Among the entries, which lines carry the string "purple"? Copy every one.
┄┄┄┄┄┄┄┄┄┄
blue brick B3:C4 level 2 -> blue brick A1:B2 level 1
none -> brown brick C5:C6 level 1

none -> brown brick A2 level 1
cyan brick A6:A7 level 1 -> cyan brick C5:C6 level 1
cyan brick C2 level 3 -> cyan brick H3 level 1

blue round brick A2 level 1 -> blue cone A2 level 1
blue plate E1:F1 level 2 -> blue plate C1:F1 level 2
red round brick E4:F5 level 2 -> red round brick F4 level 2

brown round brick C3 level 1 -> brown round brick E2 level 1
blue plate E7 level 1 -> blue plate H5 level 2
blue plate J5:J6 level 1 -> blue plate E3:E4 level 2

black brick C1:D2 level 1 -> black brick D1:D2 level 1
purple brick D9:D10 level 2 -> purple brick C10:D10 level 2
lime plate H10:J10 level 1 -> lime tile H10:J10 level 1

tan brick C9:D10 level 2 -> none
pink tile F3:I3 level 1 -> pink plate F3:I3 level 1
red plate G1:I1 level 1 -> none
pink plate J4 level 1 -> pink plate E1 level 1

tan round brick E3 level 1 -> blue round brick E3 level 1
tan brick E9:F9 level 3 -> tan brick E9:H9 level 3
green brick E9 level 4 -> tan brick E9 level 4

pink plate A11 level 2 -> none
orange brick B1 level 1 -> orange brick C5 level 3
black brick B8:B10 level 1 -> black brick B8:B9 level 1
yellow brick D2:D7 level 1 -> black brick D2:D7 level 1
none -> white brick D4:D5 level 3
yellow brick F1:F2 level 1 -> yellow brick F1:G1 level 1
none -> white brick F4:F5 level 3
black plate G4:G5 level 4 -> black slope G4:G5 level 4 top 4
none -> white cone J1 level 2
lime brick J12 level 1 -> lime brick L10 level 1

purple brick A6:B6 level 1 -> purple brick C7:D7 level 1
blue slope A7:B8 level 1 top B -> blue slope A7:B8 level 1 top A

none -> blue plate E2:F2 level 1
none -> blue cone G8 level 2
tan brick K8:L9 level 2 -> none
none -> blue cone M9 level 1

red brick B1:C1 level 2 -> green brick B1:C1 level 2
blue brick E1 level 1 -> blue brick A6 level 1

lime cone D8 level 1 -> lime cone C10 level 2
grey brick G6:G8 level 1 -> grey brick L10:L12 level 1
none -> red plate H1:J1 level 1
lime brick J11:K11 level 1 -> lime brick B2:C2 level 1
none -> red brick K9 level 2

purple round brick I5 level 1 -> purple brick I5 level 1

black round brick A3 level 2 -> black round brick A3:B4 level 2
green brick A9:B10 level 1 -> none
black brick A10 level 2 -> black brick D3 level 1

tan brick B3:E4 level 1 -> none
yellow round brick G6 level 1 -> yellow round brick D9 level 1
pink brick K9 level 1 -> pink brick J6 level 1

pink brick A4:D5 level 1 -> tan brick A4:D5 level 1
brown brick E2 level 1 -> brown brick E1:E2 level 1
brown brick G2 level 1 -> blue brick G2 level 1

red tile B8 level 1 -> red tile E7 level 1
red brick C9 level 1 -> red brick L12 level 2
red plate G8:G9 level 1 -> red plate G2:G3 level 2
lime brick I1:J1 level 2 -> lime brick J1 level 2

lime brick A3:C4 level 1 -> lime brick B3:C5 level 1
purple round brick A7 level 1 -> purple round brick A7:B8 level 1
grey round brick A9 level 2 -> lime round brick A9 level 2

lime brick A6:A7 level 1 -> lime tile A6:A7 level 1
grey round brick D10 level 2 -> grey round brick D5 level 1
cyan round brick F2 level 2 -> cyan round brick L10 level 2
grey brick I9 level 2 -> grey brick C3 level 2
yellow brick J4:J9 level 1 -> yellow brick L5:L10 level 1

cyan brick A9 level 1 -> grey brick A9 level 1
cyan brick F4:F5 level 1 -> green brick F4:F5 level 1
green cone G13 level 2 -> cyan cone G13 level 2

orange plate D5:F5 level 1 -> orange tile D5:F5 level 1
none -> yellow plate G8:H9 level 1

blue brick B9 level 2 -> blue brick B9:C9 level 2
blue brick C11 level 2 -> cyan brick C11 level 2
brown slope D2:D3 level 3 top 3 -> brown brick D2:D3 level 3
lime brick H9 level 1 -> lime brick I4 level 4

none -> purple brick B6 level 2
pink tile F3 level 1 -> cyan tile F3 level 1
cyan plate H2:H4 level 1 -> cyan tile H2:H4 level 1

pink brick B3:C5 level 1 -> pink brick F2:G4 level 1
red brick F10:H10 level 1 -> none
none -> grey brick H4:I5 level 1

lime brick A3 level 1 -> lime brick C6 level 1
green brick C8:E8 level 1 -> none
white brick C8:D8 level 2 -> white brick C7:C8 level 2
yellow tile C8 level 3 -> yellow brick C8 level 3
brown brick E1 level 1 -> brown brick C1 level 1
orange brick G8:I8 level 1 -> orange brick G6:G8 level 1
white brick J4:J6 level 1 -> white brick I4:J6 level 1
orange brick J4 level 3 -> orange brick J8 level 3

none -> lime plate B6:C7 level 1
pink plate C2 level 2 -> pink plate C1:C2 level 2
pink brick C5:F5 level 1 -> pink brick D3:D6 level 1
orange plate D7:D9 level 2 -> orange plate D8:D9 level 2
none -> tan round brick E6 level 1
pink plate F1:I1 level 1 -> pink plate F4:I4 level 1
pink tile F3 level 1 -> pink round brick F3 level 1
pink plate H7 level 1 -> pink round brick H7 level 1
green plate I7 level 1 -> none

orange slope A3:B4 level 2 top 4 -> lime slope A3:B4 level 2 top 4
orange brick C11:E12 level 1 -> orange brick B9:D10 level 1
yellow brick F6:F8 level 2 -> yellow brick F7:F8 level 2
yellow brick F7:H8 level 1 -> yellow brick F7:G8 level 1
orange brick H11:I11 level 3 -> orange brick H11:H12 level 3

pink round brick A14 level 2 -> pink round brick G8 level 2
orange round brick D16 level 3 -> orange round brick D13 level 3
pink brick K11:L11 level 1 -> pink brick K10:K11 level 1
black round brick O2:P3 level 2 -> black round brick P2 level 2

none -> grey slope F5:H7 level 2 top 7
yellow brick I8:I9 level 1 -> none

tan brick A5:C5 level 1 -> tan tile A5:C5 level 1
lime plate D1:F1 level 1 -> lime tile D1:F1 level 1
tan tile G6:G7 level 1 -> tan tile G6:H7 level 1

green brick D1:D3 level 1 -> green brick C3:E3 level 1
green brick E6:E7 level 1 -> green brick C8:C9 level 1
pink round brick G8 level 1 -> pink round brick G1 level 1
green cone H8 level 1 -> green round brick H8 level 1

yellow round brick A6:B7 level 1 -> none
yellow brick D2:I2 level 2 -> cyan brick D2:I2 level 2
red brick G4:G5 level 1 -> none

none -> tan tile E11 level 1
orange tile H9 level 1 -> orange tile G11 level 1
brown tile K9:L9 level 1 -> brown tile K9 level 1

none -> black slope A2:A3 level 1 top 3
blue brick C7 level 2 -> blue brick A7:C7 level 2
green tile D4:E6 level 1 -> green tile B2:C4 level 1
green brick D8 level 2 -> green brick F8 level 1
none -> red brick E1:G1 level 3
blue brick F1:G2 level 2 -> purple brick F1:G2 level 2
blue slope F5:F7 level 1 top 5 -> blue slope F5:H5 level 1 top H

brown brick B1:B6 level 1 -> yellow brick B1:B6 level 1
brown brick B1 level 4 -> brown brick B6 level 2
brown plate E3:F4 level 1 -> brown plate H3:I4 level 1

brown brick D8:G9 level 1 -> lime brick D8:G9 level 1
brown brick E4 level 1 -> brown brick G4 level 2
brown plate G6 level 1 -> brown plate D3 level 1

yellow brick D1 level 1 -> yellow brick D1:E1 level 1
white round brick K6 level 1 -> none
┄┄┄┄┄┄┄┄┄┄
TASK ANSWER
purple brick D9:D10 level 2 -> purple brick C10:D10 level 2
purple brick A6:B6 level 1 -> purple brick C7:D7 level 1
purple round brick I5 level 1 -> purple brick I5 level 1
purple round brick A7 level 1 -> purple round brick A7:B8 level 1
none -> purple brick B6 level 2
blue brick F1:G2 level 2 -> purple brick F1:G2 level 2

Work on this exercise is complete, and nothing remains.